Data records
-- START --

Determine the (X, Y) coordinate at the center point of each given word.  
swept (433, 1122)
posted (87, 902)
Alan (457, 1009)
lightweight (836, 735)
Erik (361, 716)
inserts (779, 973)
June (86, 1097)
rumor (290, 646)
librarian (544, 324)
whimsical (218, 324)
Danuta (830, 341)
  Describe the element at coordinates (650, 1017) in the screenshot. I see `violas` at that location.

-- END --

* _WHAT IS REQUIRED_:
Duplicate these lines with nothing altered.

* _SOLVED EXERCISE_:
Determine the (X, Y) coordinate at the center point of each given word.  
swept (433, 1122)
posted (87, 902)
Alan (457, 1009)
lightweight (836, 735)
Erik (361, 716)
inserts (779, 973)
June (86, 1097)
rumor (290, 646)
librarian (544, 324)
whimsical (218, 324)
Danuta (830, 341)
  Describe the element at coordinates (650, 1017) in the screenshot. I see `violas` at that location.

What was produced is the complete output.